▸ EXERCISE
Below are several entries. Transcribe exactly those lines that fall from the one with "U124: NOT 74HC14" through the one with "U4 pin out: SIG2 -> CMP", end lines included.

*** EXERCISE DATA ***

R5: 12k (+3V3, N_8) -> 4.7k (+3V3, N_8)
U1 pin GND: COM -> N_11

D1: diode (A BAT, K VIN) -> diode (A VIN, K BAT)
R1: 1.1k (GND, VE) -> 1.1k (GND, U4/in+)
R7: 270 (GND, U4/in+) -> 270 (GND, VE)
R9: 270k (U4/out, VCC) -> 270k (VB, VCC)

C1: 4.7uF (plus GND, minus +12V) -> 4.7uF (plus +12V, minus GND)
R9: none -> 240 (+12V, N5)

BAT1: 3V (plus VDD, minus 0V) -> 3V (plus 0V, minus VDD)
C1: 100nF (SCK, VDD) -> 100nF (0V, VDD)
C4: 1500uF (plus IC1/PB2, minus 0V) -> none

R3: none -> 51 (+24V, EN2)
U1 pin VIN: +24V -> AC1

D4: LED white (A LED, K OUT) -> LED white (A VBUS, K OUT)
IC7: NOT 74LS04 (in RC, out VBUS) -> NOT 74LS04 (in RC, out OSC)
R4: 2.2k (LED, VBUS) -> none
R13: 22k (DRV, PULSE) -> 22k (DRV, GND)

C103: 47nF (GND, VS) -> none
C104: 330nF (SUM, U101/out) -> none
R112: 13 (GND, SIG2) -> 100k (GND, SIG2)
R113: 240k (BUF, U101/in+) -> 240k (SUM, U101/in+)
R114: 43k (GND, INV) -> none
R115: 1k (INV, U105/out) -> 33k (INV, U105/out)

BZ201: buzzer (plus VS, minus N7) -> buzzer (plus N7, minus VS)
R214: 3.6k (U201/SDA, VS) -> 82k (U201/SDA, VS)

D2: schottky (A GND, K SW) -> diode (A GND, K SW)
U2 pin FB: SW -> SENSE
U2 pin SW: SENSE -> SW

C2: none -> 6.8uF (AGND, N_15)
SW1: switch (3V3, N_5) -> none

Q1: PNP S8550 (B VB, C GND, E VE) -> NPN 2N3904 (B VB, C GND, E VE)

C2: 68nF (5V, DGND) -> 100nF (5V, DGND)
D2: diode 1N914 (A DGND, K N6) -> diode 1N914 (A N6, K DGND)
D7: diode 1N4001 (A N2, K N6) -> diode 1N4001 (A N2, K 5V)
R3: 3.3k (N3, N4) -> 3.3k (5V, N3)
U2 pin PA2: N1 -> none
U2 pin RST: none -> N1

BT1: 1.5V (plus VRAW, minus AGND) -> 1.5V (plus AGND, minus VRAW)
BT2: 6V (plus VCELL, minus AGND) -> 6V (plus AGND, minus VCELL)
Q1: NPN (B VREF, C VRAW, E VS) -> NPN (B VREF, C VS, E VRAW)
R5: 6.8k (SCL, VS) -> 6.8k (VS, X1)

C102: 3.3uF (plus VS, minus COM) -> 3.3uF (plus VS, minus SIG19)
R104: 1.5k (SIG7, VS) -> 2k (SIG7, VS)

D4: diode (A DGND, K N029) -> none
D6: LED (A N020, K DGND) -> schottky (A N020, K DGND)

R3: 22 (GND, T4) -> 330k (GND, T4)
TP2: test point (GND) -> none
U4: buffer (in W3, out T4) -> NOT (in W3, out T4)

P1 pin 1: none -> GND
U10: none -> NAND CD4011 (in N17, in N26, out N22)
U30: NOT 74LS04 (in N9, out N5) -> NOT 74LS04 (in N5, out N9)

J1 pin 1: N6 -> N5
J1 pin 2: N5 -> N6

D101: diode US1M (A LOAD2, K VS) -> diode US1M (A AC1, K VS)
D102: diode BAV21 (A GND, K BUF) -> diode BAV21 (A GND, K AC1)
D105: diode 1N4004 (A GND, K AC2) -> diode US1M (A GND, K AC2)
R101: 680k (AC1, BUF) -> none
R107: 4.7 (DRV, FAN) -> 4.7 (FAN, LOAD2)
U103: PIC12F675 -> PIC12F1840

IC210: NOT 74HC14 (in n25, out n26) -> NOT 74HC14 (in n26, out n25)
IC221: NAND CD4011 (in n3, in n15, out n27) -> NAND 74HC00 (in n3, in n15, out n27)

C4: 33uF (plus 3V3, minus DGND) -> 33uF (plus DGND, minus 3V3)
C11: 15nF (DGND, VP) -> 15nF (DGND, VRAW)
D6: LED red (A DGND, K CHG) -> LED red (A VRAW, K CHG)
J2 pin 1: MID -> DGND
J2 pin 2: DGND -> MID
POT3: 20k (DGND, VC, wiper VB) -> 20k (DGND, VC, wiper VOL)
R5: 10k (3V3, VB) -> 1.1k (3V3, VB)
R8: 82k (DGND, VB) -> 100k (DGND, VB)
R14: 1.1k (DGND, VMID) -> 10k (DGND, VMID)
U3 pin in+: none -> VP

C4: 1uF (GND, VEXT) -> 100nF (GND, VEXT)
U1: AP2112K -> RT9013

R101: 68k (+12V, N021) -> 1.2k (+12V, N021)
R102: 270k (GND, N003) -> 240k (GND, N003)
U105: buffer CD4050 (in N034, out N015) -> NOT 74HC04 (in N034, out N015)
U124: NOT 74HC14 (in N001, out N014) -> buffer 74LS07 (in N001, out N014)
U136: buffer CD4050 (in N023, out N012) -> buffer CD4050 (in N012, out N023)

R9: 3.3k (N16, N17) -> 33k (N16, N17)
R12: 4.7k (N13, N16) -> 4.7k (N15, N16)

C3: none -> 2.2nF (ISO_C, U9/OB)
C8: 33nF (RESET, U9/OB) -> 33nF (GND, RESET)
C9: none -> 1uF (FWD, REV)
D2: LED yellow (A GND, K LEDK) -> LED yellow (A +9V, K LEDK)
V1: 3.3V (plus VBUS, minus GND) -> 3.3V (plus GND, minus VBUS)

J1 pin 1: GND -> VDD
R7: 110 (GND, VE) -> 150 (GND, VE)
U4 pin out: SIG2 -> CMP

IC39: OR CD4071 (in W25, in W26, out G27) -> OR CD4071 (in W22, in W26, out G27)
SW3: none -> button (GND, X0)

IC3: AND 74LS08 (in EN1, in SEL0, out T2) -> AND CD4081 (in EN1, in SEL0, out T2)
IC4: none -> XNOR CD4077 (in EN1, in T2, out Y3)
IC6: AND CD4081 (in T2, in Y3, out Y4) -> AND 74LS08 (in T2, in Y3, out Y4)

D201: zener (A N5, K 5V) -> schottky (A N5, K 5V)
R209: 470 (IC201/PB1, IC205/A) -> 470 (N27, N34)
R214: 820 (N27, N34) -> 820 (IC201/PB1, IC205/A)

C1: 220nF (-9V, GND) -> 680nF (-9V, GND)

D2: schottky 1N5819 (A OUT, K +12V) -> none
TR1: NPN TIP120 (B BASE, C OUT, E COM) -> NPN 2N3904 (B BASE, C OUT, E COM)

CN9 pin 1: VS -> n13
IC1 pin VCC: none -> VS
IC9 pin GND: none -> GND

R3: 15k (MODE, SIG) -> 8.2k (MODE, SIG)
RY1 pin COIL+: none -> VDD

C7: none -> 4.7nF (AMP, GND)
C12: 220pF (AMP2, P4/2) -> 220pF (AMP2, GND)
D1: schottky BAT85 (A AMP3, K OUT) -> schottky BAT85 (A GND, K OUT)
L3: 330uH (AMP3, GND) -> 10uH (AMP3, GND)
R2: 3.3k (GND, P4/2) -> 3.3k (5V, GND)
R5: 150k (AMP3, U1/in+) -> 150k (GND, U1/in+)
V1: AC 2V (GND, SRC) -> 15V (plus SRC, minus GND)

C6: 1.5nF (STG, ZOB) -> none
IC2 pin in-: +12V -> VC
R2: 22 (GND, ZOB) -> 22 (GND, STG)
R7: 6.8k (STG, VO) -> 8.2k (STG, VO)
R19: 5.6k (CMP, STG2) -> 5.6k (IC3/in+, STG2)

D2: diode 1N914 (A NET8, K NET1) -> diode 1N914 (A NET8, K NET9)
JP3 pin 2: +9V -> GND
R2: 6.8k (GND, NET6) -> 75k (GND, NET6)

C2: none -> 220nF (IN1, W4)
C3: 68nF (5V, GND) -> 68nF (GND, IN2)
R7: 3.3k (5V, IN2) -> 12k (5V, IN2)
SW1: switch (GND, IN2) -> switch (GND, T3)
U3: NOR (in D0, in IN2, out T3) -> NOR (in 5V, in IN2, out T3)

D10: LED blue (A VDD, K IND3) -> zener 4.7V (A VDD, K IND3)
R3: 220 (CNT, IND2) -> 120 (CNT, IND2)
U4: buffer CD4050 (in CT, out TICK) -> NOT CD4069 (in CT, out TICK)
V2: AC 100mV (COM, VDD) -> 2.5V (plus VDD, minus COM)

*** End of EXERCISE DATA ***

▸ EXERCISE RESULT
U124: NOT 74HC14 (in N001, out N014) -> buffer 74LS07 (in N001, out N014)
U136: buffer CD4050 (in N023, out N012) -> buffer CD4050 (in N012, out N023)

R9: 3.3k (N16, N17) -> 33k (N16, N17)
R12: 4.7k (N13, N16) -> 4.7k (N15, N16)

C3: none -> 2.2nF (ISO_C, U9/OB)
C8: 33nF (RESET, U9/OB) -> 33nF (GND, RESET)
C9: none -> 1uF (FWD, REV)
D2: LED yellow (A GND, K LEDK) -> LED yellow (A +9V, K LEDK)
V1: 3.3V (plus VBUS, minus GND) -> 3.3V (plus GND, minus VBUS)

J1 pin 1: GND -> VDD
R7: 110 (GND, VE) -> 150 (GND, VE)
U4 pin out: SIG2 -> CMP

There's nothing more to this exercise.